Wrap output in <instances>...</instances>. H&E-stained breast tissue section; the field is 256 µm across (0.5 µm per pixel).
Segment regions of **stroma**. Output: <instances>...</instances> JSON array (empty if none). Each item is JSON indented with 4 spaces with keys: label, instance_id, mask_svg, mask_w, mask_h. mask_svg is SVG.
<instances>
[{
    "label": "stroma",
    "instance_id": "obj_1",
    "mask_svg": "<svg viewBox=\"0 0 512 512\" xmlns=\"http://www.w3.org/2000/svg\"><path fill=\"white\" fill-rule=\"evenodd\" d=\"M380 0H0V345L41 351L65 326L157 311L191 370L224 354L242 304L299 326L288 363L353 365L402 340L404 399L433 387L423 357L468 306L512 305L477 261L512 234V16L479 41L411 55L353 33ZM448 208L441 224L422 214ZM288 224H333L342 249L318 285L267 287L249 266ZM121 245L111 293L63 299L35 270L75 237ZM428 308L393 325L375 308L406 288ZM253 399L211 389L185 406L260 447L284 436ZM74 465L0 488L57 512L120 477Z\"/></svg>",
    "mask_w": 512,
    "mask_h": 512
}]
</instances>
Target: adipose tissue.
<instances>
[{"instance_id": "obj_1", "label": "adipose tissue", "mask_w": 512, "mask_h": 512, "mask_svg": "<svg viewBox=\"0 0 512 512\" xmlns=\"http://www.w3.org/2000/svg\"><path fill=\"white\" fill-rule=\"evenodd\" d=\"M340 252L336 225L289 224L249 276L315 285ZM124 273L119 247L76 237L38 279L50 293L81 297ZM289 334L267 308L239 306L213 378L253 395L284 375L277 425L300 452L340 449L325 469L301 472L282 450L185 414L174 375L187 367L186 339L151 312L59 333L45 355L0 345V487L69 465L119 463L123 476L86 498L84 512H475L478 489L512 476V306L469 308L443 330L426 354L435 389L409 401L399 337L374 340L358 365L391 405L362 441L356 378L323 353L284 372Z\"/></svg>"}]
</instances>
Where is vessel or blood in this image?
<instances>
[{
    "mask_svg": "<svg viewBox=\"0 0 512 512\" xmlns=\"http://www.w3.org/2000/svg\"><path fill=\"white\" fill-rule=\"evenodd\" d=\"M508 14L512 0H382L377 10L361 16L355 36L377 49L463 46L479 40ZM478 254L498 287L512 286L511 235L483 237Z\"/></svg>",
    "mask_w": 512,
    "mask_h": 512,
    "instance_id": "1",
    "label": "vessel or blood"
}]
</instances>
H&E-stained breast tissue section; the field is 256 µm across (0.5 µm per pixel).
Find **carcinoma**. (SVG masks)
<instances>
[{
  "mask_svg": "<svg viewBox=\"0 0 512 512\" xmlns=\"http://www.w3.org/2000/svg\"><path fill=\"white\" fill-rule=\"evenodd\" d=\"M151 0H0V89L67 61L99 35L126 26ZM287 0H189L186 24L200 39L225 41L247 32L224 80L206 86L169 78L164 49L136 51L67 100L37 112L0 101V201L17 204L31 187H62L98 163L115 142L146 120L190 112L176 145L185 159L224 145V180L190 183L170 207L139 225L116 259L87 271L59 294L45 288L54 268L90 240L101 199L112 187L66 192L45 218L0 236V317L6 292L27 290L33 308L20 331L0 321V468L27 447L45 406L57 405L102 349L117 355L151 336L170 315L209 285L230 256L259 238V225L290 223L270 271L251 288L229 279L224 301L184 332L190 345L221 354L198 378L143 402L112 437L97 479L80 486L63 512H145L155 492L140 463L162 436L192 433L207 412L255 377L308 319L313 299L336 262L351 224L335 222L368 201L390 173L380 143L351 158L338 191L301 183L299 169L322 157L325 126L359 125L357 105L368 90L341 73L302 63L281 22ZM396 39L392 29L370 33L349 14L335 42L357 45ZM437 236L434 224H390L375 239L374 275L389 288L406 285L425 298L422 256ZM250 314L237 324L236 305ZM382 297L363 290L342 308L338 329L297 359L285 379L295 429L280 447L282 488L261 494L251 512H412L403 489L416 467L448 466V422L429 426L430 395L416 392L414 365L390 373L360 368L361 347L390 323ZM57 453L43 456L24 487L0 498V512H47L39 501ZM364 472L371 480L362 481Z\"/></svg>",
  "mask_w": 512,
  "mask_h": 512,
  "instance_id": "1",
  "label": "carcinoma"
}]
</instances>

________

Would you restate each of the entries word for word?

Wrap output in <instances>...</instances>. H&E-stained breast tissue section; the field is 256 µm across (0.5 µm per pixel).
Segment regions of **stroma**. Output: <instances>...</instances> JSON array (empty if none). Each item is JSON indented with 4 spaces with keys: label, instance_id, mask_svg, mask_w, mask_h. mask_svg is SVG.
<instances>
[{
    "label": "stroma",
    "instance_id": "obj_1",
    "mask_svg": "<svg viewBox=\"0 0 512 512\" xmlns=\"http://www.w3.org/2000/svg\"><path fill=\"white\" fill-rule=\"evenodd\" d=\"M380 0H0V345L41 351L65 326L157 311L191 370L224 354L242 304L299 326L288 363L353 365L402 340L404 399L433 387L423 357L468 306L512 305L477 261L512 234V16L479 41L411 55L353 33ZM448 208L441 224L422 214ZM288 224H333L342 249L318 285L267 287L249 266ZM121 245L111 293L63 299L35 270L75 237ZM428 308L393 325L375 308L406 288ZM253 399L211 389L185 406L260 447L284 436ZM74 465L0 488L57 512L120 477Z\"/></svg>",
    "mask_w": 512,
    "mask_h": 512
}]
</instances>
Target: adipose tissue.
<instances>
[{"instance_id": "obj_1", "label": "adipose tissue", "mask_w": 512, "mask_h": 512, "mask_svg": "<svg viewBox=\"0 0 512 512\" xmlns=\"http://www.w3.org/2000/svg\"><path fill=\"white\" fill-rule=\"evenodd\" d=\"M340 252L336 225L289 224L249 276L315 285ZM124 273L119 247L76 237L38 279L50 293L81 297ZM289 334L267 308L239 306L213 378L253 395L284 375L277 425L300 452L340 449L325 469L301 472L282 450L185 414L174 375L187 367L186 339L151 312L59 333L45 355L0 345V487L69 465L119 463L123 476L86 498L84 512H475L478 489L512 476V306L469 308L443 330L426 354L435 389L409 401L399 337L374 340L358 365L391 405L362 441L356 378L323 353L284 372Z\"/></svg>"}]
</instances>
Where is vessel or blood in this image?
<instances>
[{
    "mask_svg": "<svg viewBox=\"0 0 512 512\" xmlns=\"http://www.w3.org/2000/svg\"><path fill=\"white\" fill-rule=\"evenodd\" d=\"M508 14L512 0H382L377 10L361 16L355 36L377 49L463 46L479 40ZM478 254L498 287L512 286L511 235L483 237Z\"/></svg>",
    "mask_w": 512,
    "mask_h": 512,
    "instance_id": "1",
    "label": "vessel or blood"
}]
</instances>
H&E-stained breast tissue section; the field is 256 µm across (0.5 µm per pixel).
Find **carcinoma**. (SVG masks)
<instances>
[{
  "mask_svg": "<svg viewBox=\"0 0 512 512\" xmlns=\"http://www.w3.org/2000/svg\"><path fill=\"white\" fill-rule=\"evenodd\" d=\"M151 0H0V89L67 61L99 35L126 26ZM287 0H189L186 24L200 39L225 41L247 32L224 80L206 86L169 78L164 49L136 51L67 100L37 112L0 101V201L17 204L31 187H62L98 163L115 142L146 120L190 112L176 145L185 159L224 145V180L190 183L170 207L139 225L116 259L87 271L59 294L45 288L54 268L90 240L101 199L112 187L66 192L45 218L0 236V317L6 292L27 290L33 308L20 331L0 321V468L27 447L45 406L57 405L102 349L117 355L151 336L170 315L209 285L230 256L259 238V225L290 223L270 271L251 288L229 279L224 301L184 332L190 345L221 354L198 378L143 402L112 437L97 479L80 486L63 512H145L155 492L140 463L162 436L192 433L207 412L255 377L308 319L313 299L336 262L351 224L335 222L368 201L390 173L380 143L351 158L338 191L301 183L299 169L322 157L325 126L359 125L357 105L368 90L341 73L302 63L281 22ZM396 39L392 29L370 33L349 14L335 42L357 45ZM437 236L434 224H390L375 239L374 275L389 288L406 285L425 298L422 256ZM250 314L237 324L236 305ZM382 297L363 290L342 308L338 329L297 359L285 379L295 429L280 447L282 488L261 494L251 512H412L403 489L416 467L448 466V422L429 426L430 395L416 392L414 365L390 373L360 368L361 347L390 323ZM57 453L43 456L24 487L0 498V512H47L39 501ZM364 472L371 480L362 481Z\"/></svg>",
  "mask_w": 512,
  "mask_h": 512,
  "instance_id": "1",
  "label": "carcinoma"
}]
</instances>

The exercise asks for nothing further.